Records from a data collection
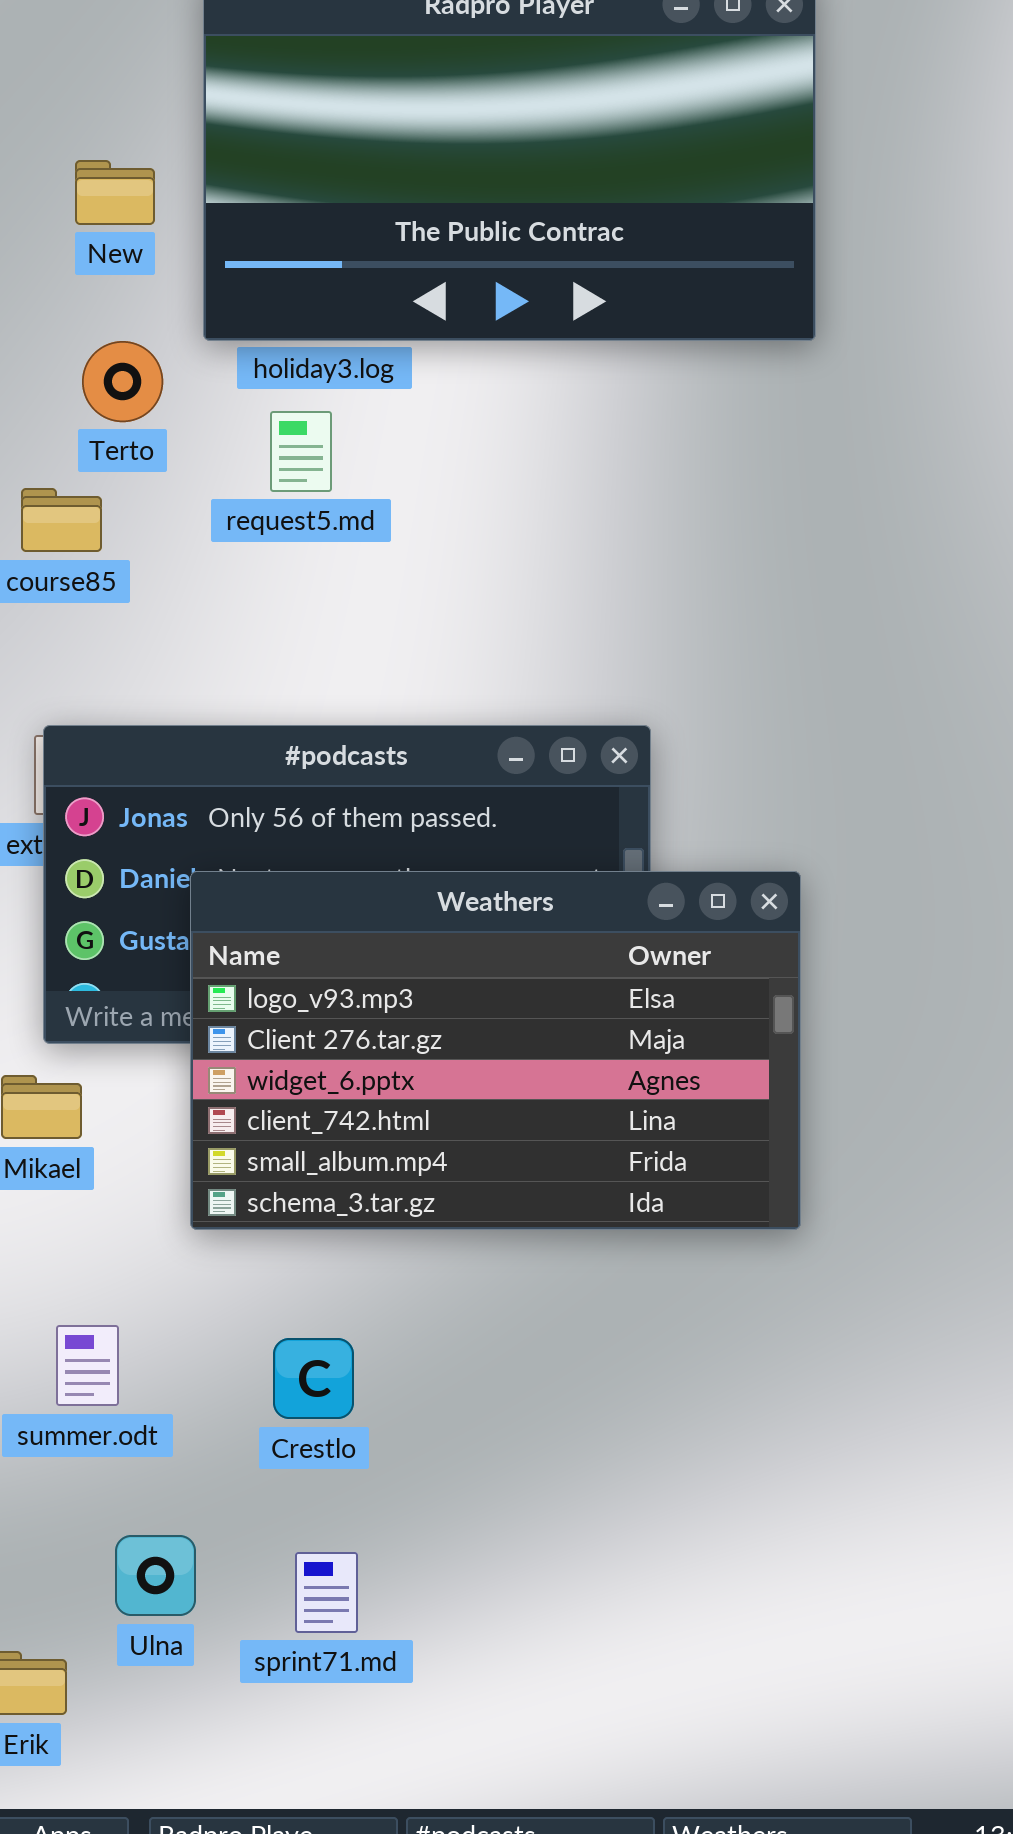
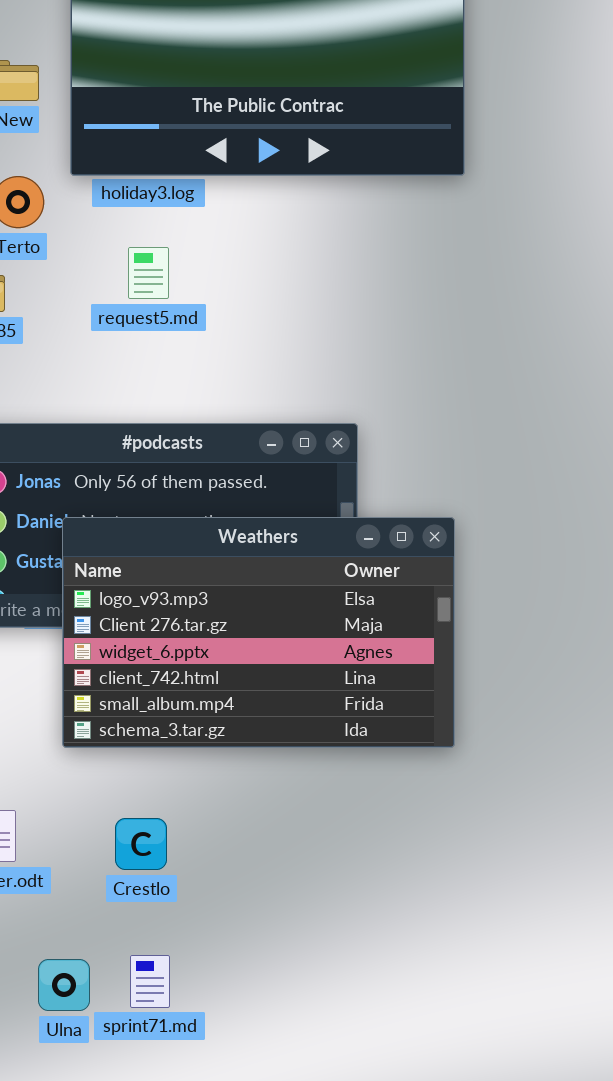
request5.md: [270,411,332,492] -> [128,247,169,299], moved
Ulna: [115,1535,196,1616] -> [38,959,90,1011], moved

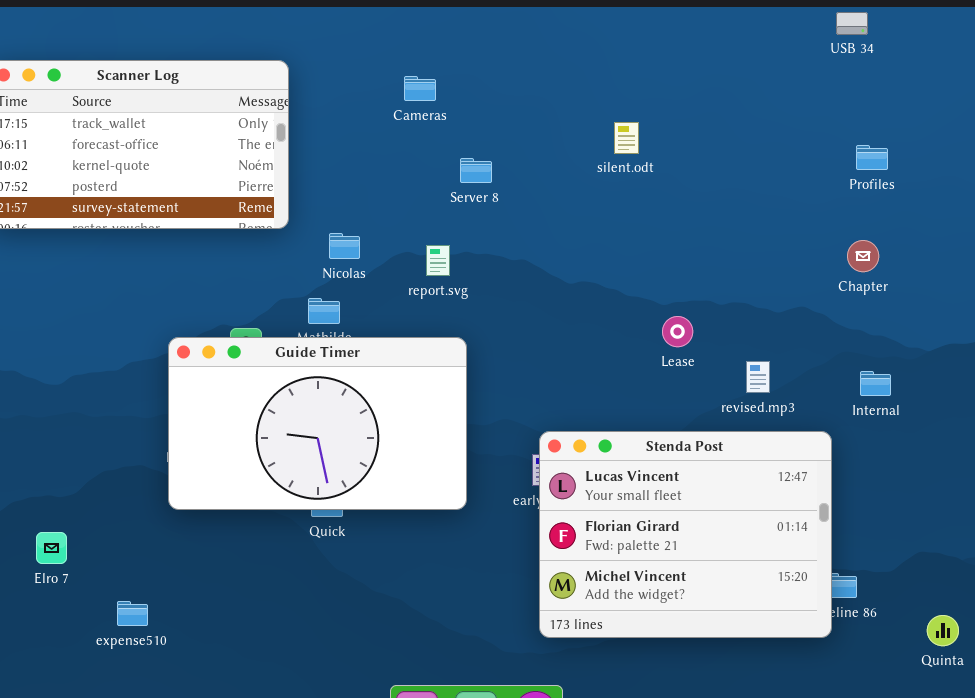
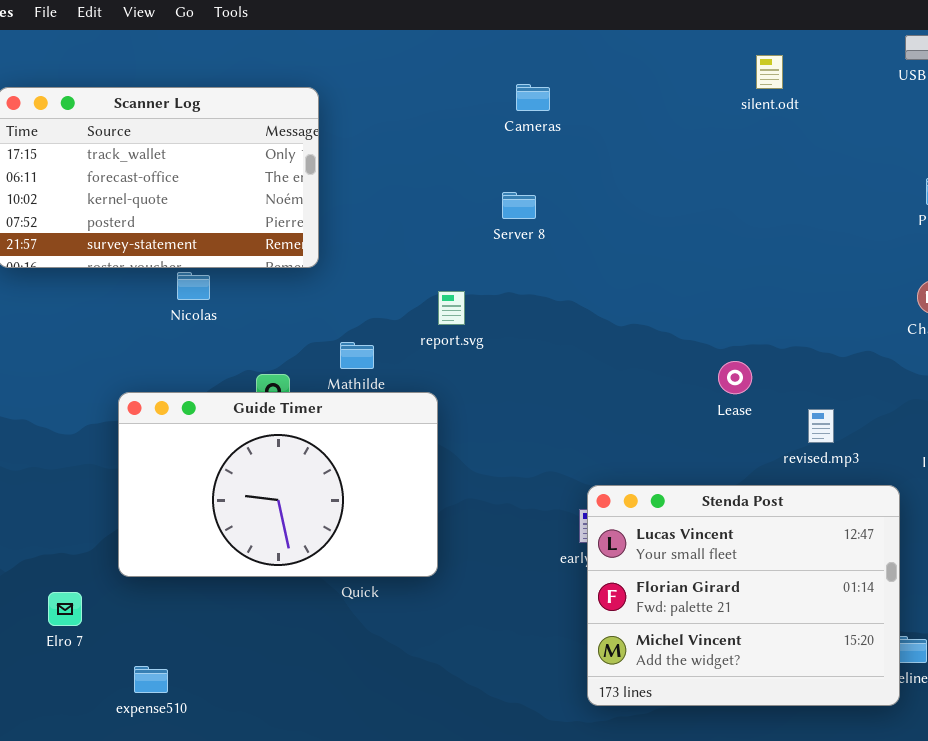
Cameras: [404,76,436,101] -> [516,84,550,111], moved
silent.odt: [614,122,639,154] -> [756,55,783,89], moved
Nicolas: [329,233,360,259] -> [177,272,210,300], moved
report.svg: [426,245,450,276] -> [438,291,465,325], moved
Guide Timer: [168,337,467,510] -> [118,392,438,577], moved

### Instructions for the task
An exact copy of all the records, free of pictures, is the expected answer.

### Solution to this task
request5.md: [270,411,332,492] -> [128,247,169,299], moved
Ulna: [115,1535,196,1616] -> [38,959,90,1011], moved

Cameras: [404,76,436,101] -> [516,84,550,111], moved
silent.odt: [614,122,639,154] -> [756,55,783,89], moved
Nicolas: [329,233,360,259] -> [177,272,210,300], moved
report.svg: [426,245,450,276] -> [438,291,465,325], moved
Guide Timer: [168,337,467,510] -> [118,392,438,577], moved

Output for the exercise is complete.